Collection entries
________
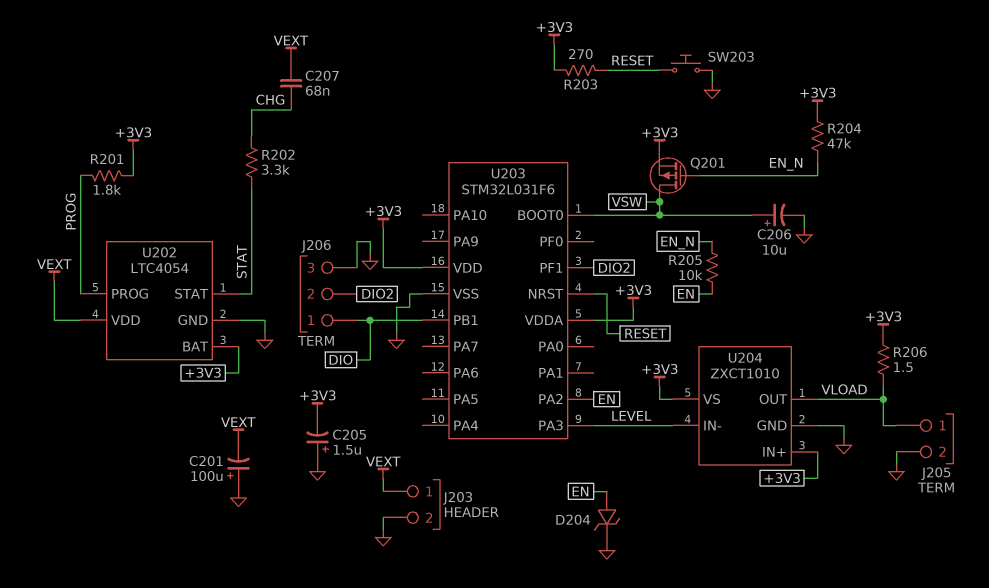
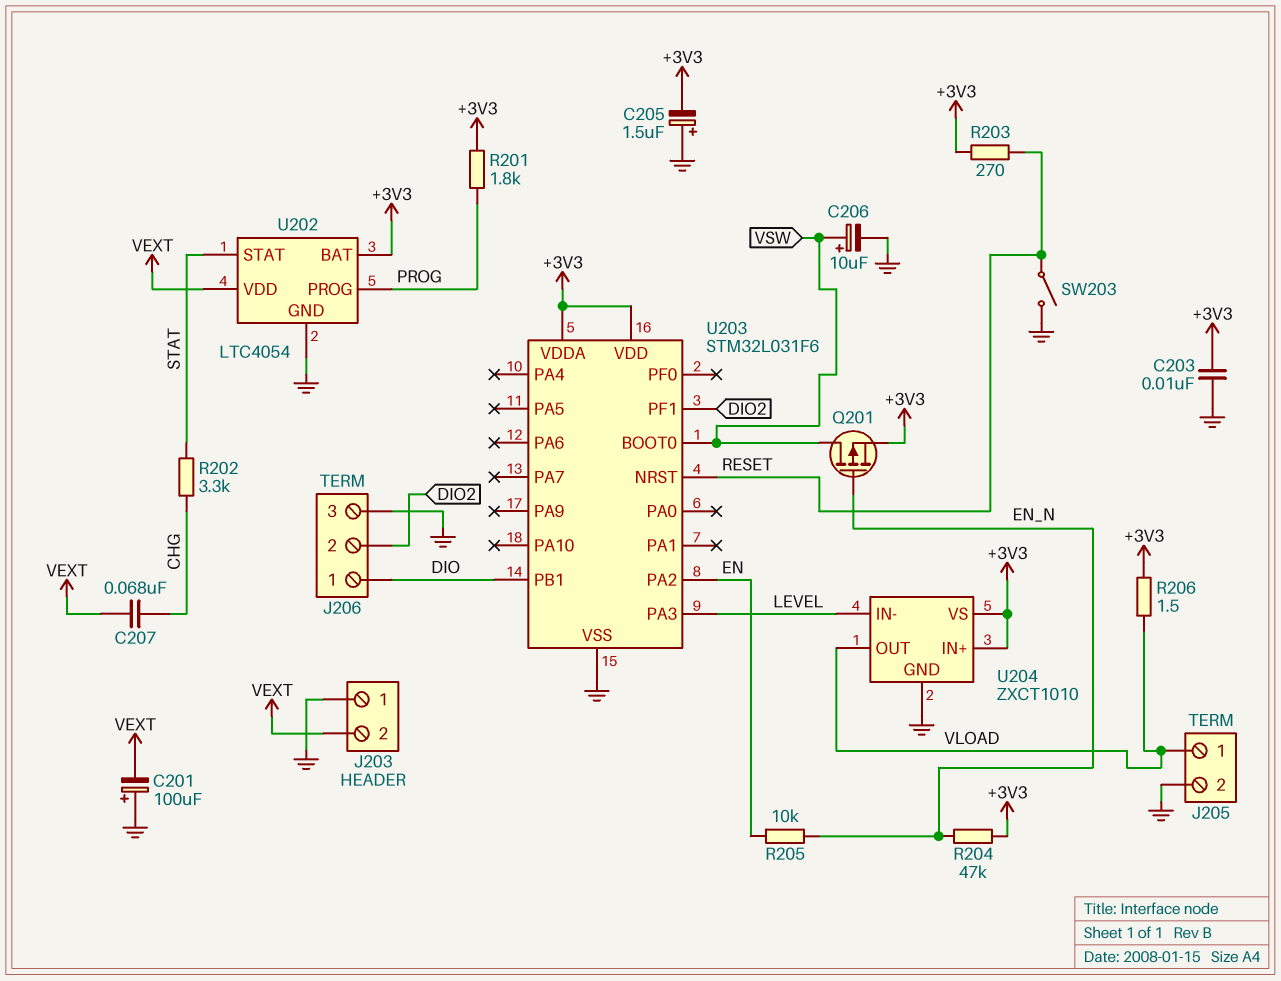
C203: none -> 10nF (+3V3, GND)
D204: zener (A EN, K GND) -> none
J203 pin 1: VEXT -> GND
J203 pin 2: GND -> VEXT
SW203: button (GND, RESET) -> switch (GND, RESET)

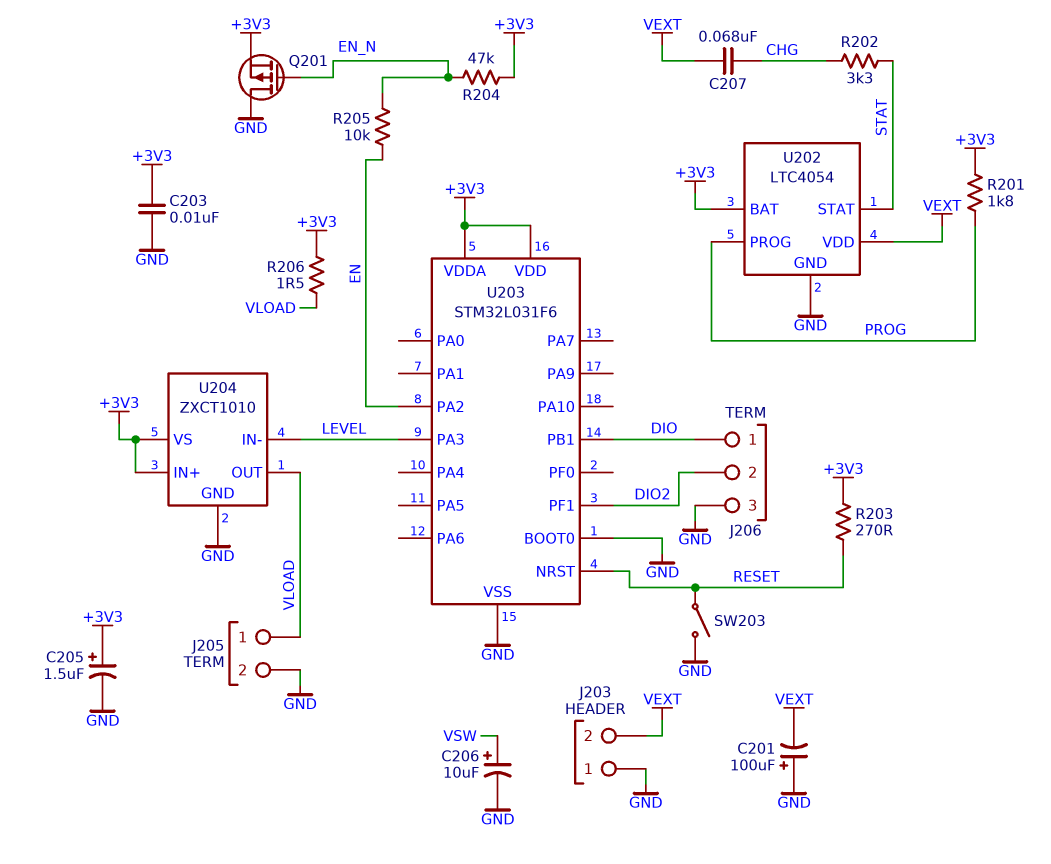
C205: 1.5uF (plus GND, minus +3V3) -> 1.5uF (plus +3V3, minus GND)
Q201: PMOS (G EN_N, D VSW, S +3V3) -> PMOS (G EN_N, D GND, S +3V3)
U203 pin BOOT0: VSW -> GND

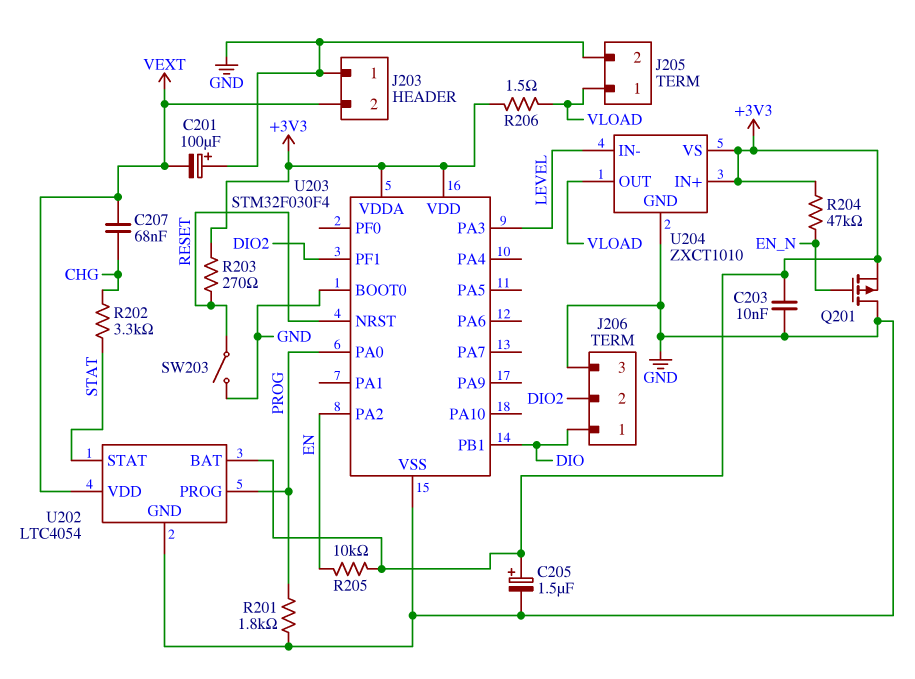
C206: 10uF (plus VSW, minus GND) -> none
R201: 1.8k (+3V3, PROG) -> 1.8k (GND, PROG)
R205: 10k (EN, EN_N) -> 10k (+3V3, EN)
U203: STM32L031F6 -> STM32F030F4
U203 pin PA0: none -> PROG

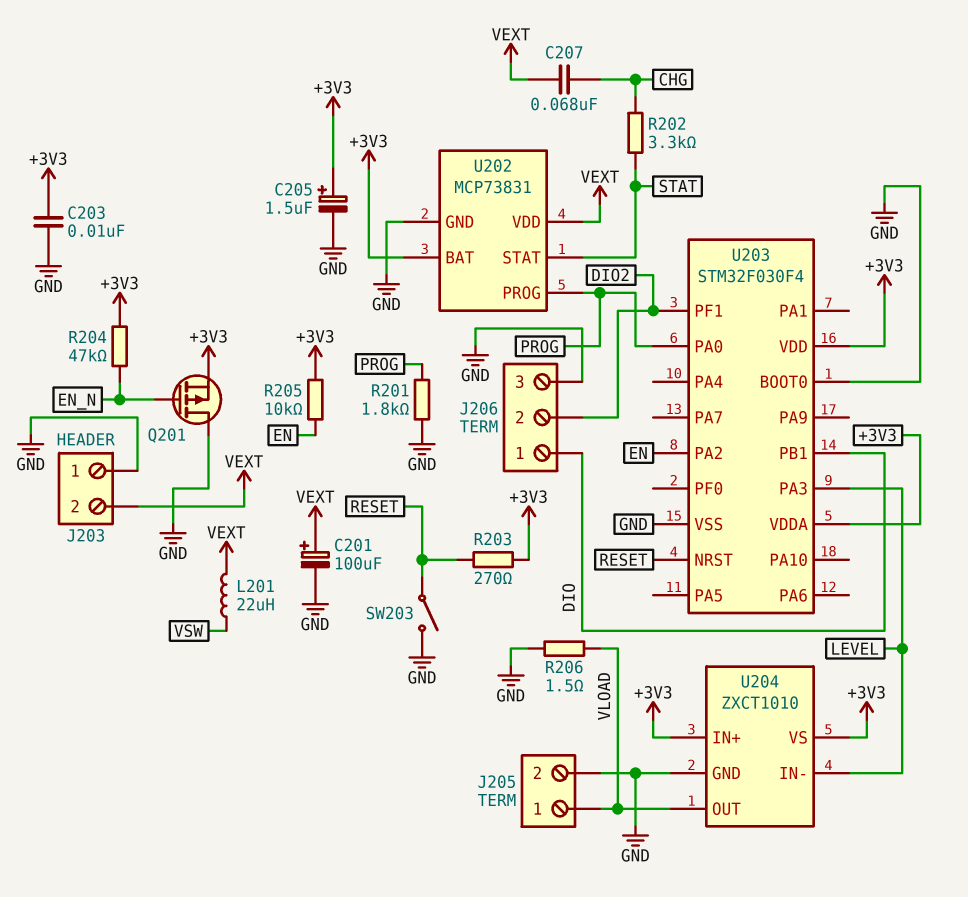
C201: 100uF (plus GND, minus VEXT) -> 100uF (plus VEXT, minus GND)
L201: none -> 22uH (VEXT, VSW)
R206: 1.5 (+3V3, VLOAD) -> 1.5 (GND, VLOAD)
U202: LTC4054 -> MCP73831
________
Exercise brief: Give back an exact reproduction of the entries, with all pictures excluded.

Exercise answer:
C203: none -> 10nF (+3V3, GND)
D204: zener (A EN, K GND) -> none
J203 pin 1: VEXT -> GND
J203 pin 2: GND -> VEXT
SW203: button (GND, RESET) -> switch (GND, RESET)

C205: 1.5uF (plus GND, minus +3V3) -> 1.5uF (plus +3V3, minus GND)
Q201: PMOS (G EN_N, D VSW, S +3V3) -> PMOS (G EN_N, D GND, S +3V3)
U203 pin BOOT0: VSW -> GND

C206: 10uF (plus VSW, minus GND) -> none
R201: 1.8k (+3V3, PROG) -> 1.8k (GND, PROG)
R205: 10k (EN, EN_N) -> 10k (+3V3, EN)
U203: STM32L031F6 -> STM32F030F4
U203 pin PA0: none -> PROG

C201: 100uF (plus GND, minus VEXT) -> 100uF (plus VEXT, minus GND)
L201: none -> 22uH (VEXT, VSW)
R206: 1.5 (+3V3, VLOAD) -> 1.5 (GND, VLOAD)
U202: LTC4054 -> MCP73831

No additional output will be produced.